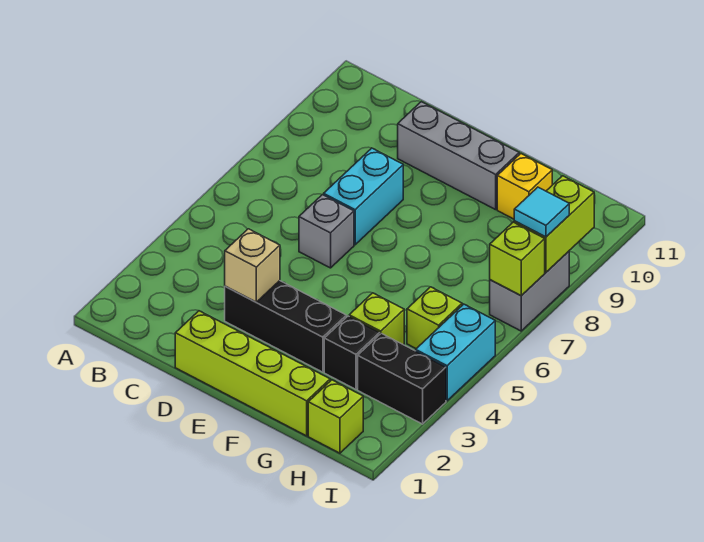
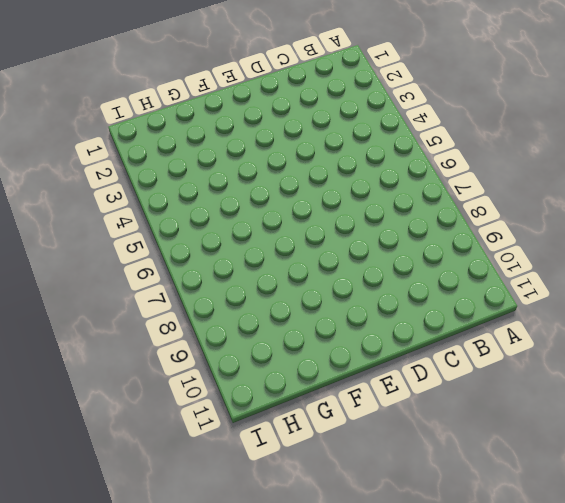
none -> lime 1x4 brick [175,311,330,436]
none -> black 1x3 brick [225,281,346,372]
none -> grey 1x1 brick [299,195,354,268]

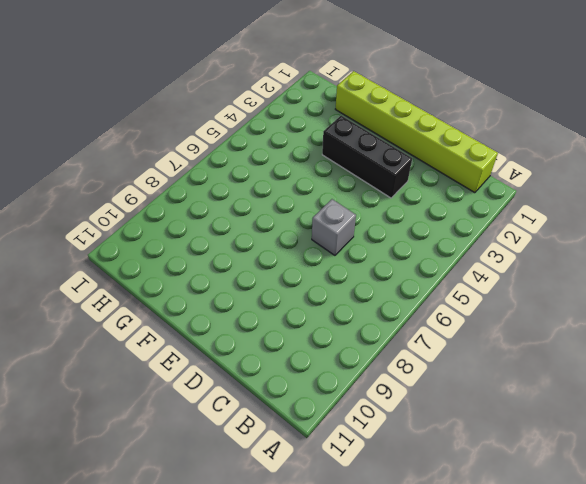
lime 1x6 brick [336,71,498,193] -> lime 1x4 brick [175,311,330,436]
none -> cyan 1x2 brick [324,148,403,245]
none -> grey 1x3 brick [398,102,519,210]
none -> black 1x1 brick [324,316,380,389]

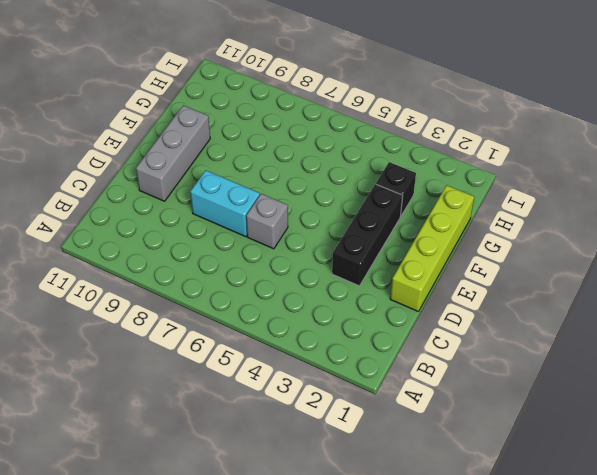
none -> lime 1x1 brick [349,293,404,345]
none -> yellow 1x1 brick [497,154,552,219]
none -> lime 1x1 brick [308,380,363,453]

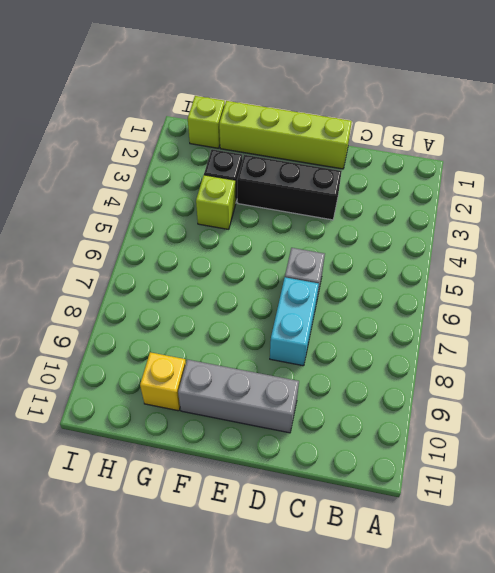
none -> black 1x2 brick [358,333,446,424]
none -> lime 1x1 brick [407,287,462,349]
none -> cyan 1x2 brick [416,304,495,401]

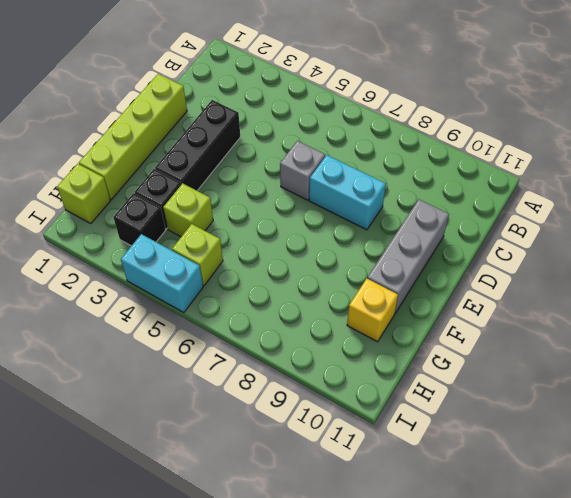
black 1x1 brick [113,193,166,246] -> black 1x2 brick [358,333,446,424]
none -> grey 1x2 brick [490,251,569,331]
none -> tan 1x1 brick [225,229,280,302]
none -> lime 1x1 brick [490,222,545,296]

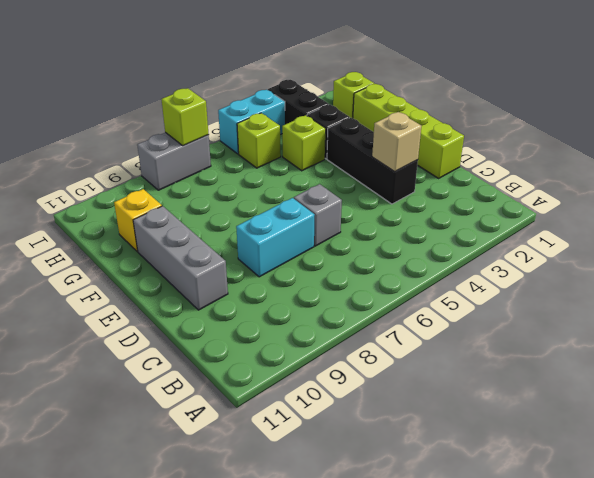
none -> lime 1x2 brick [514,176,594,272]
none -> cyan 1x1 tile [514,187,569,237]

=-=-=

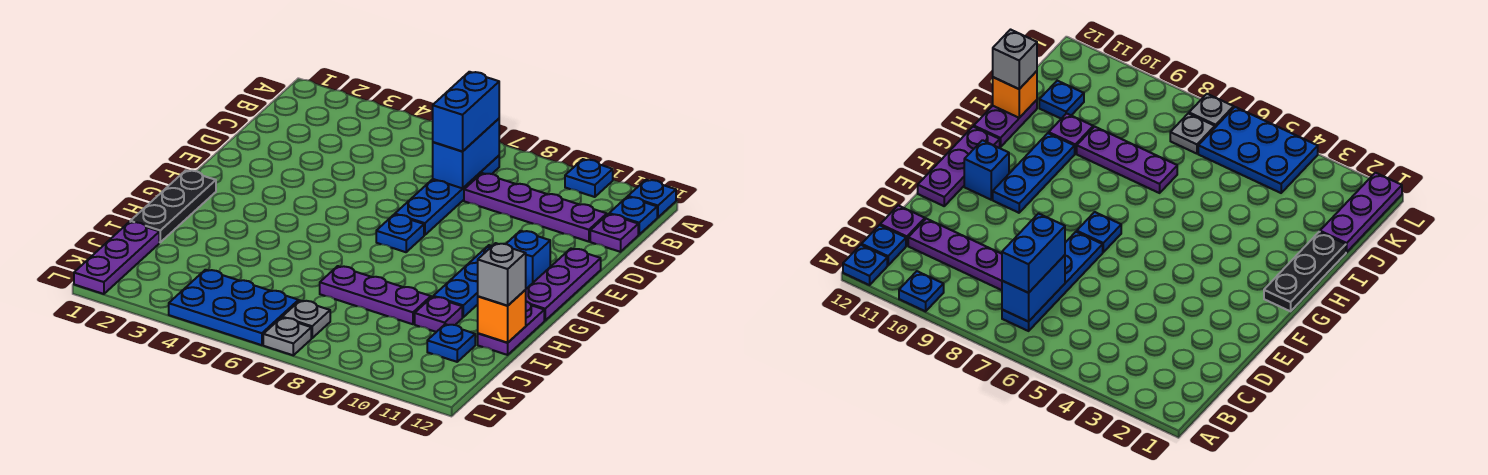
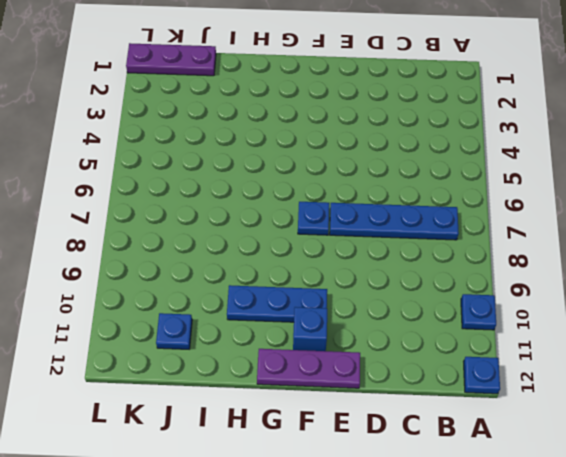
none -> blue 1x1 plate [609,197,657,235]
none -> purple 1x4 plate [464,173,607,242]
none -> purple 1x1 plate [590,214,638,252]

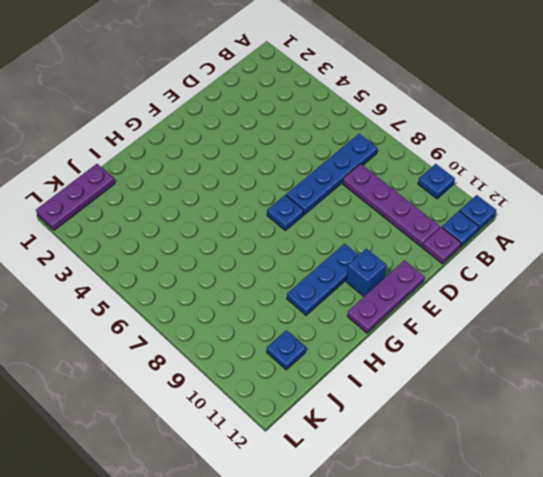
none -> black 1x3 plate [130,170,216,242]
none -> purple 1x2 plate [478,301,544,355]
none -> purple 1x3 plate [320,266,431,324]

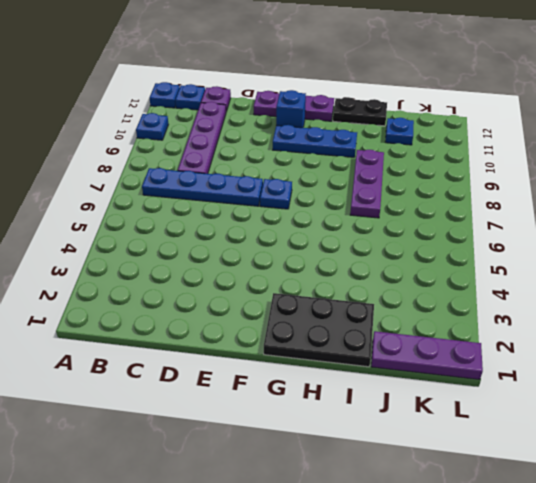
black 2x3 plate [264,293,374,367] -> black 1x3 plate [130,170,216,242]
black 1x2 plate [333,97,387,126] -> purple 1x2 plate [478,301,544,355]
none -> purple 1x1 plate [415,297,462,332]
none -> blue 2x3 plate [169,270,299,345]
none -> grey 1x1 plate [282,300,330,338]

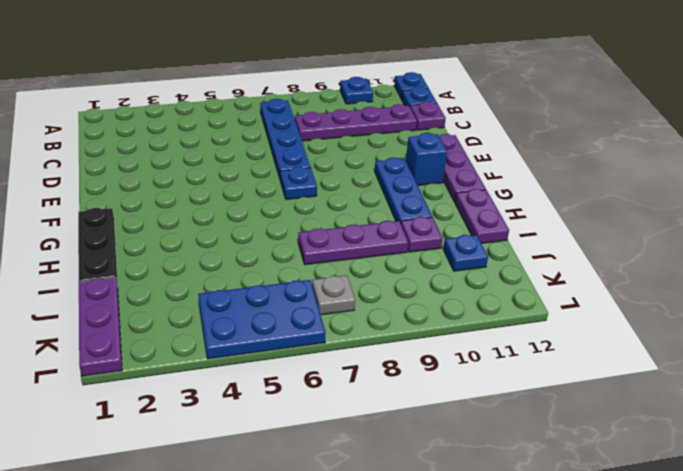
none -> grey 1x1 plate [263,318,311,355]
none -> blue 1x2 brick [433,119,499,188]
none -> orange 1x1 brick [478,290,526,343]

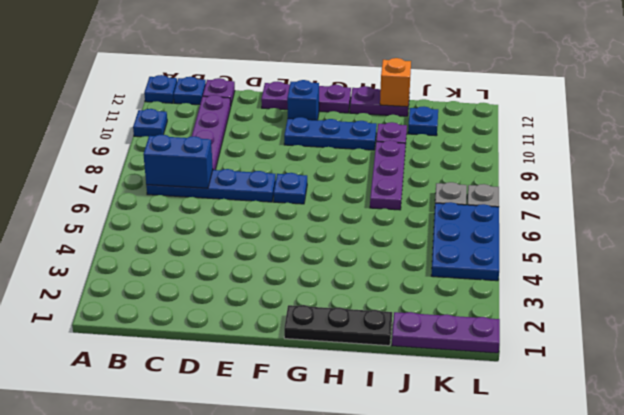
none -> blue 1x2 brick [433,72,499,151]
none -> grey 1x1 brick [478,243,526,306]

=-=-=

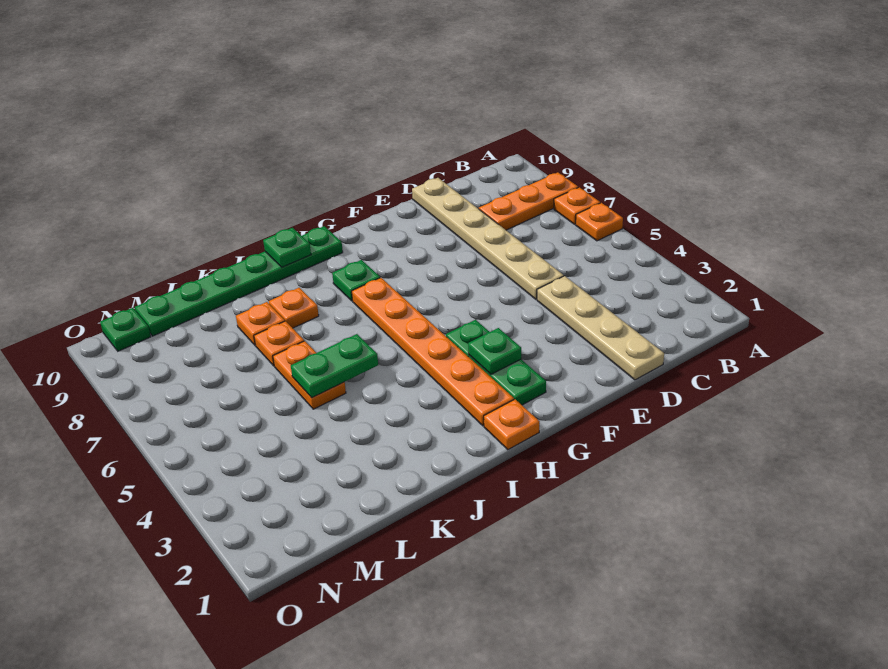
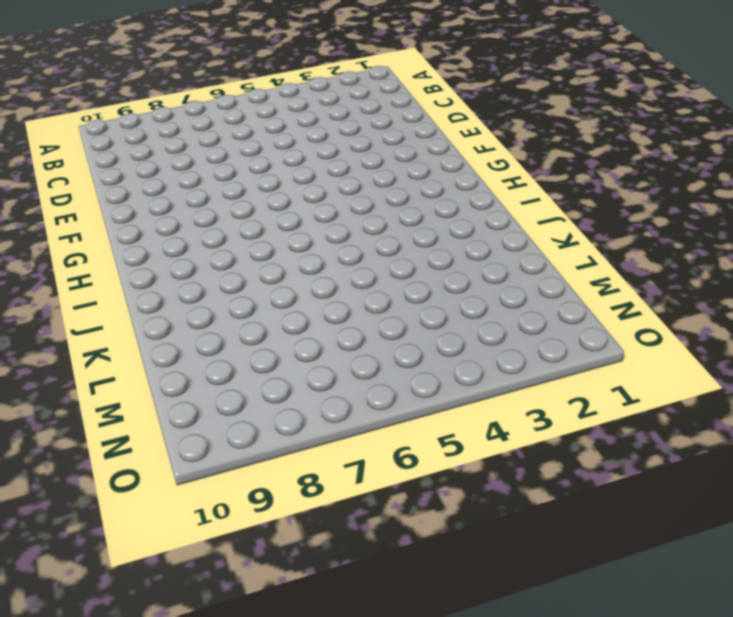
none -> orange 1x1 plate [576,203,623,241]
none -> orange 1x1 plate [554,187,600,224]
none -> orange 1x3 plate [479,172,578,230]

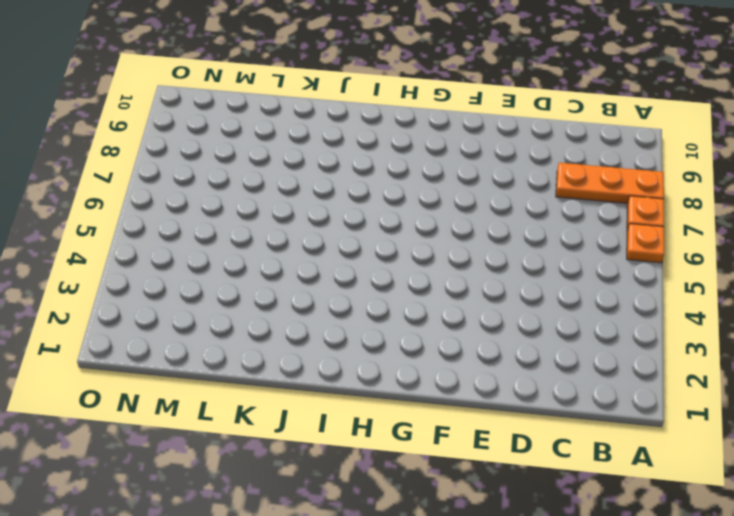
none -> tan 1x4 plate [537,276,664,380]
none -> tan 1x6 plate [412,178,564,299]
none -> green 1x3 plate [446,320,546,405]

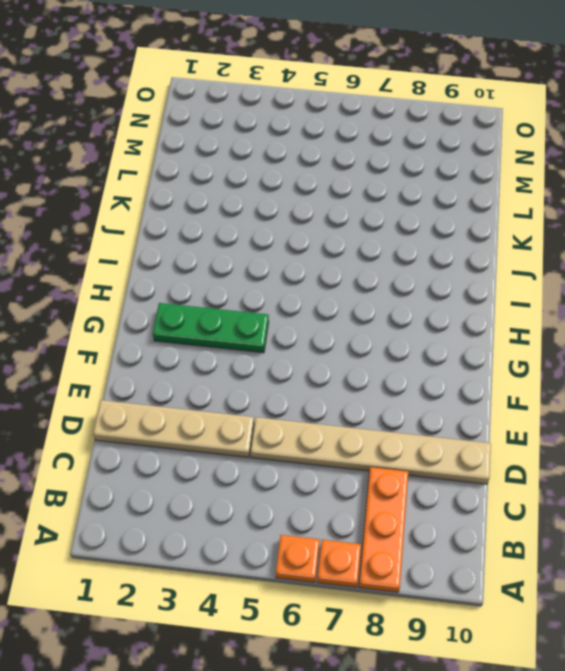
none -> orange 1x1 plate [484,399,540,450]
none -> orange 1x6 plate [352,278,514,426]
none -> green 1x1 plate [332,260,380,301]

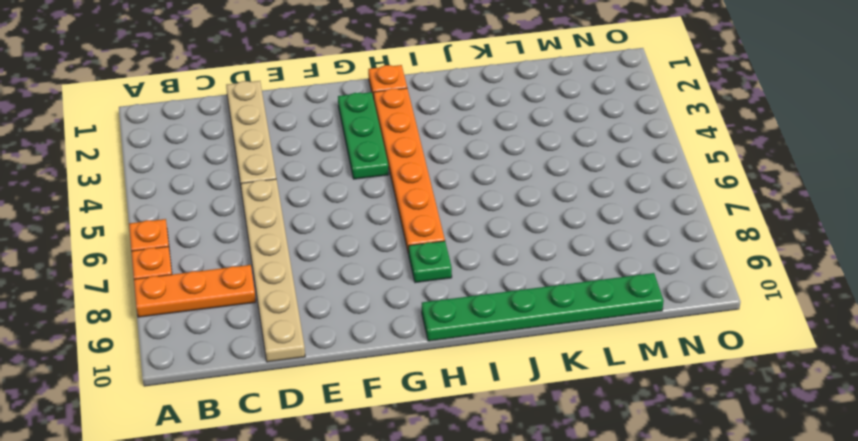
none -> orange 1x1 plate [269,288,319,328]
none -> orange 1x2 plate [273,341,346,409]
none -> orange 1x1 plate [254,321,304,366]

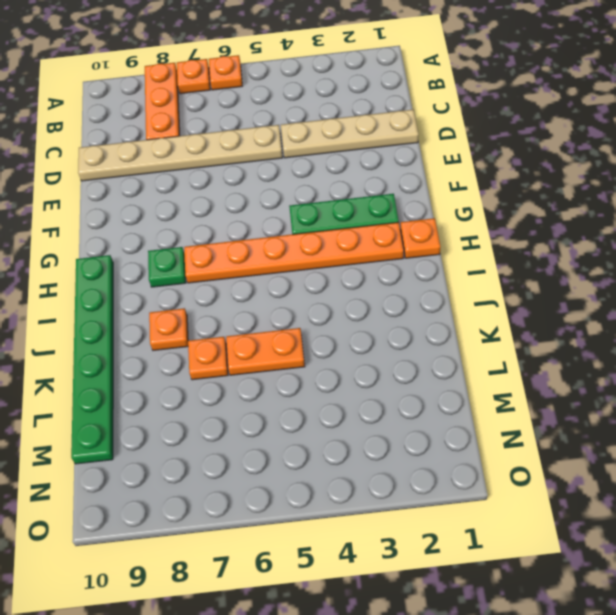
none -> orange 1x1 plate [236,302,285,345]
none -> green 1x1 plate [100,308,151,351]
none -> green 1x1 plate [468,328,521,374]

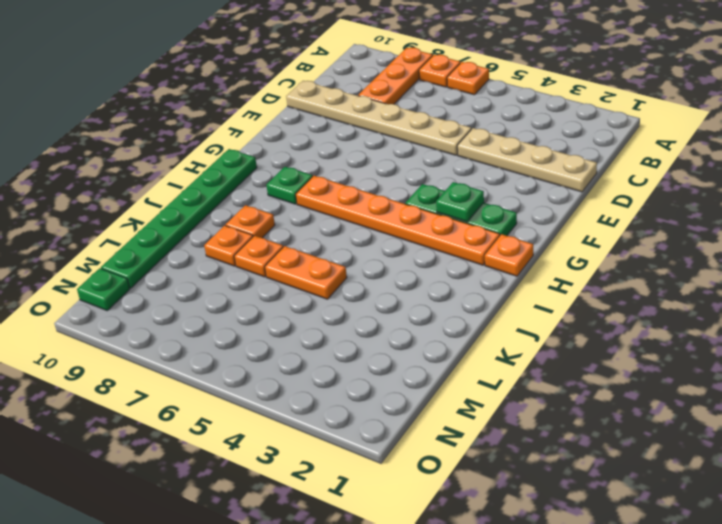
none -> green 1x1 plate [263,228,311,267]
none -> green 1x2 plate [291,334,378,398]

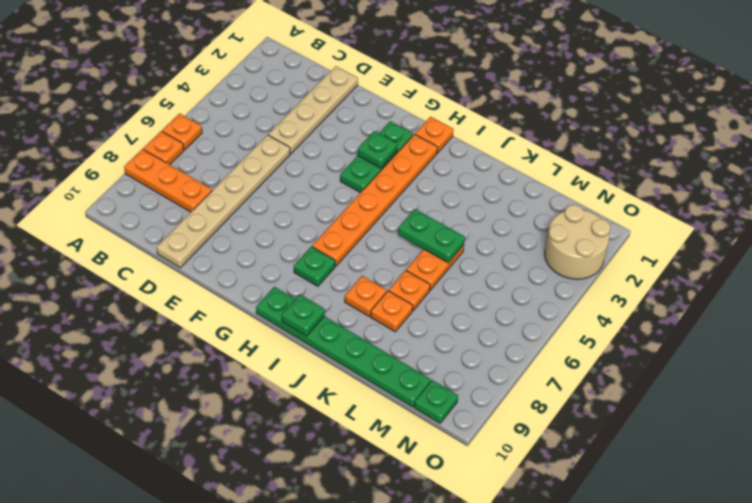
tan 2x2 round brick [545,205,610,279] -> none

=-=-=

__Problem statement__.
Whatever pictures the records hold, omit them; give again exactly the lines from the one containing "none -> lime 1x1 brick [308,380,363,453]" through the one containing "none -> cyan 1x1 tile [514,187,569,237]".

__Expected output__.
none -> lime 1x1 brick [308,380,363,453]

none -> black 1x2 brick [358,333,446,424]
none -> lime 1x1 brick [407,287,462,349]
none -> cyan 1x2 brick [416,304,495,401]

black 1x1 brick [113,193,166,246] -> black 1x2 brick [358,333,446,424]
none -> grey 1x2 brick [490,251,569,331]
none -> tan 1x1 brick [225,229,280,302]
none -> lime 1x1 brick [490,222,545,296]

none -> lime 1x2 brick [514,176,594,272]
none -> cyan 1x1 tile [514,187,569,237]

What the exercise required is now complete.